Problem statement:
Each line from the line containing "[424 207 481 239]" through the last line of the entries is to be reproduced exactly as it stands.

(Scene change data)
____________

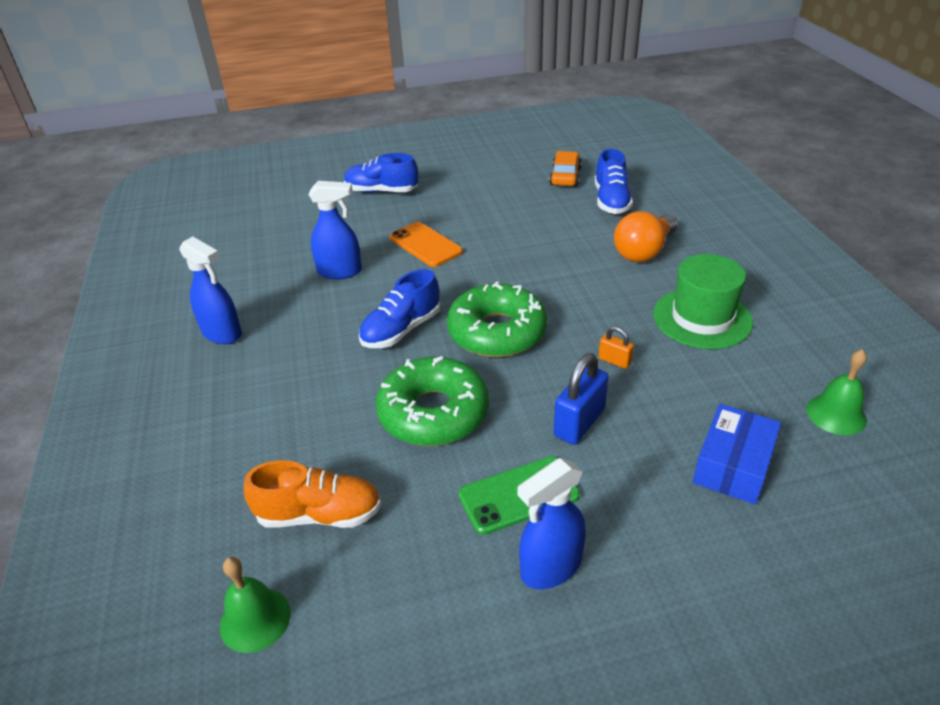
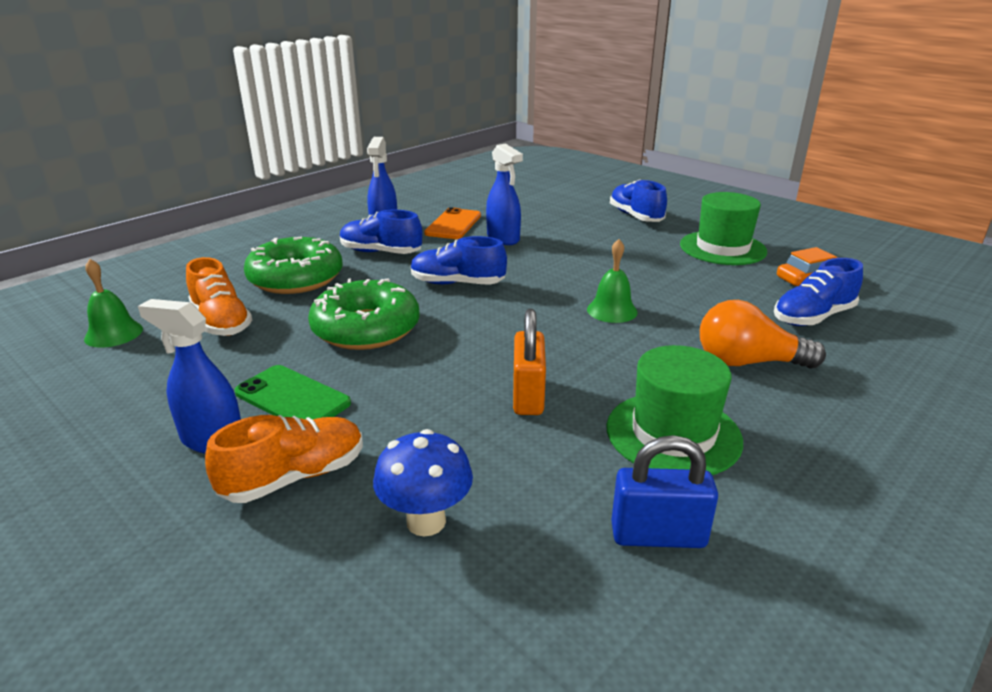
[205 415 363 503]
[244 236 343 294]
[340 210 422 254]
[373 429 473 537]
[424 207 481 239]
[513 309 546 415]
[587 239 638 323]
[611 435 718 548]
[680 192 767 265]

____________

Problem solution:
[424 207 481 239]
[513 309 546 415]
[587 239 638 323]
[611 435 718 548]
[680 192 767 265]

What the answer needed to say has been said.